→ AVAILABLE DATA
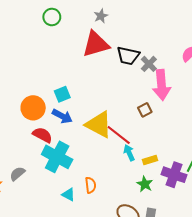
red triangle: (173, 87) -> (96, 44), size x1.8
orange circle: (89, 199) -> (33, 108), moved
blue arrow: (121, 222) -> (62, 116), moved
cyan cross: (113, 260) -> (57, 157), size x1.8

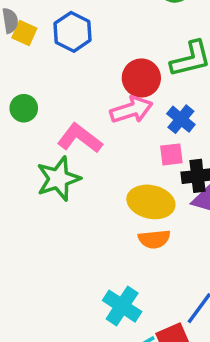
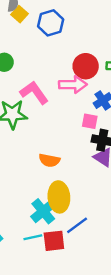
yellow ellipse: (151, 202) -> (59, 197), moved, turned 56
orange semicircle: (154, 239) -> (49, 160), moved
cyan cross: (122, 306) -> (43, 211), moved

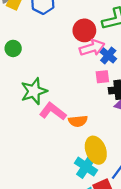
pink arrow: (73, 85) -> (92, 48), moved
pink L-shape: (34, 93) -> (53, 111), moved

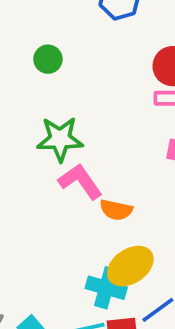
yellow ellipse: (96, 150) -> (130, 266), turned 60
cyan cross: (86, 167) -> (106, 288), turned -35

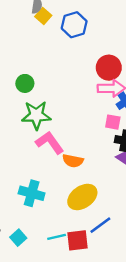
green circle: (48, 59) -> (25, 83), moved
cyan cross: (106, 288) -> (32, 193), moved

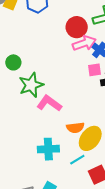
orange semicircle: (73, 161) -> (75, 128), moved
cyan line: (57, 237) -> (77, 160), moved

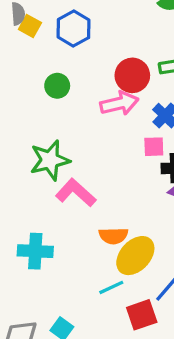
pink arrow: (84, 43) -> (119, 103), moved
green circle: (13, 62) -> (57, 86), moved
cyan cross: (48, 149) -> (35, 251), moved

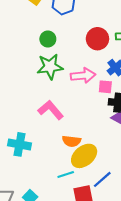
pink arrow: (119, 103) -> (83, 76), moved
green star: (50, 160) -> (50, 67), moved

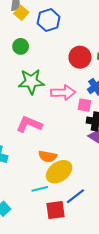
green circle: (48, 39) -> (21, 46), moved
pink L-shape: (51, 110) -> (29, 124), turned -30

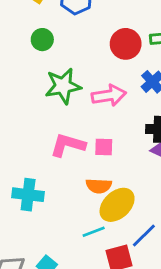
pink square: (84, 105) -> (104, 147), moved

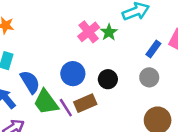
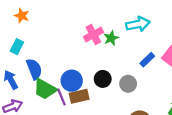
blue circle: (73, 74) -> (72, 81), moved
gray circle: (149, 77) -> (128, 84), moved
green trapezoid: (46, 102) -> (45, 89), turned -35

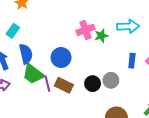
blue rectangle: (147, 60) -> (132, 61), turned -48
black circle: (103, 79) -> (93, 84), moved
blue circle: (72, 81) -> (61, 58), moved
brown rectangle: (79, 96) -> (64, 85), turned 30

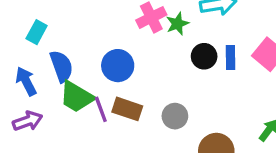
gray circle: (111, 80) -> (175, 116), moved
black circle: (93, 84) -> (204, 56), moved

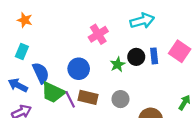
green star: (177, 24) -> (118, 65), moved
blue arrow: (26, 81) -> (18, 85), turned -30

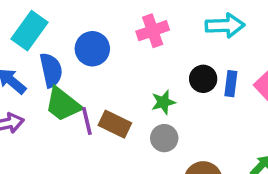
cyan rectangle: (22, 51) -> (29, 31), size x1.5
green star: (118, 65) -> (163, 102), moved
blue circle: (79, 69) -> (92, 49), moved

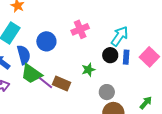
cyan arrow: (225, 25) -> (120, 36), moved, turned -50
purple line: (87, 121) -> (45, 83), turned -35
gray circle: (164, 138) -> (107, 92), moved

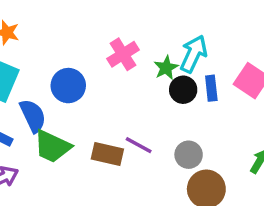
green star: (88, 70) -> (166, 68), moved
purple line: (45, 83) -> (139, 145), moved

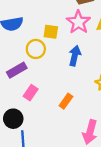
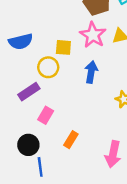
orange rectangle: (66, 101) -> (71, 140), moved

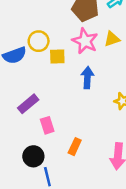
yellow circle: (48, 67) -> (39, 41), moved
pink rectangle: (46, 115) -> (47, 125), turned -42

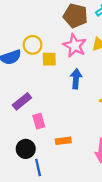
orange rectangle: (75, 147) -> (63, 141), turned 56

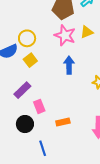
yellow square: (49, 59) -> (30, 60), moved, turned -32
black circle: (26, 149) -> (25, 124), moved

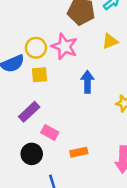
pink star: (65, 35) -> (64, 46), moved
yellow square: (30, 60) -> (40, 75), turned 32
pink rectangle: (39, 106) -> (50, 132), turned -40

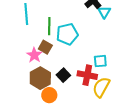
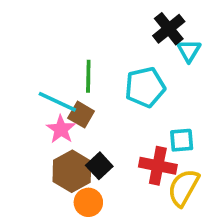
cyan line: (26, 14) -> (57, 102), moved, turned -60
cyan pentagon: (67, 34) -> (145, 87), moved
black square: (63, 75) -> (99, 166), moved

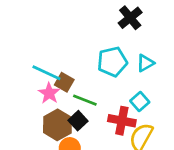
cyan triangle: (189, 51) -> (145, 63), moved, turned 30
green line: (88, 76) -> (85, 100), moved, turned -70
cyan square: (182, 140) -> (140, 101), turned -36

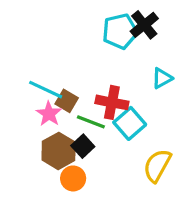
cyan pentagon: (112, 62) -> (120, 31), moved
cyan square: (140, 101) -> (130, 123), moved, size x1.4
red cross: (122, 121) -> (112, 102), moved

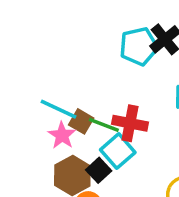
green line: (91, 122) -> (104, 125), moved
cyan square: (130, 123) -> (118, 151), moved

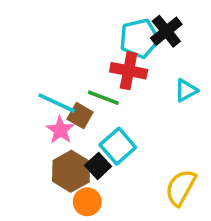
red cross: (130, 123) -> (129, 71), moved
green line: (104, 125) -> (103, 98), moved

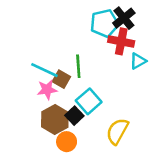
red cross: (129, 71) -> (121, 41), moved
green line: (103, 98) -> (78, 66), turned 65
pink star: (60, 130) -> (47, 90), turned 30
yellow semicircle: (181, 187) -> (117, 131), moved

→ TASK DETAILS
Each line from the one containing "green star: (118, 65) -> (163, 102), moved" through the last line of the listing is to be given again exactly, with no pictures and no other lines.

→ ANSWER SPACE
green star: (118, 65) -> (163, 102), moved
blue circle: (79, 69) -> (92, 49), moved

cyan arrow: (225, 25) -> (120, 36), moved, turned -50
purple line: (87, 121) -> (45, 83), turned -35
gray circle: (164, 138) -> (107, 92), moved

green star: (88, 70) -> (166, 68), moved
purple line: (45, 83) -> (139, 145), moved

orange rectangle: (66, 101) -> (71, 140), moved

yellow circle: (48, 67) -> (39, 41), moved
pink rectangle: (46, 115) -> (47, 125), turned -42

orange rectangle: (75, 147) -> (63, 141), turned 56

yellow square: (49, 59) -> (30, 60), moved, turned -32
black circle: (26, 149) -> (25, 124), moved

pink star: (65, 35) -> (64, 46), moved
yellow square: (30, 60) -> (40, 75), turned 32
pink rectangle: (39, 106) -> (50, 132), turned -40

cyan line: (26, 14) -> (57, 102), moved, turned -60
cyan pentagon: (67, 34) -> (145, 87), moved
black square: (63, 75) -> (99, 166), moved

cyan triangle: (189, 51) -> (145, 63), moved, turned 30
green line: (88, 76) -> (85, 100), moved, turned -70
cyan square: (182, 140) -> (140, 101), turned -36

cyan pentagon: (112, 62) -> (120, 31), moved
cyan square: (140, 101) -> (130, 123), moved, size x1.4
red cross: (122, 121) -> (112, 102), moved

green line: (91, 122) -> (104, 125), moved
cyan square: (130, 123) -> (118, 151), moved

red cross: (130, 123) -> (129, 71), moved
green line: (104, 125) -> (103, 98), moved

red cross: (129, 71) -> (121, 41), moved
green line: (103, 98) -> (78, 66), turned 65
pink star: (60, 130) -> (47, 90), turned 30
yellow semicircle: (181, 187) -> (117, 131), moved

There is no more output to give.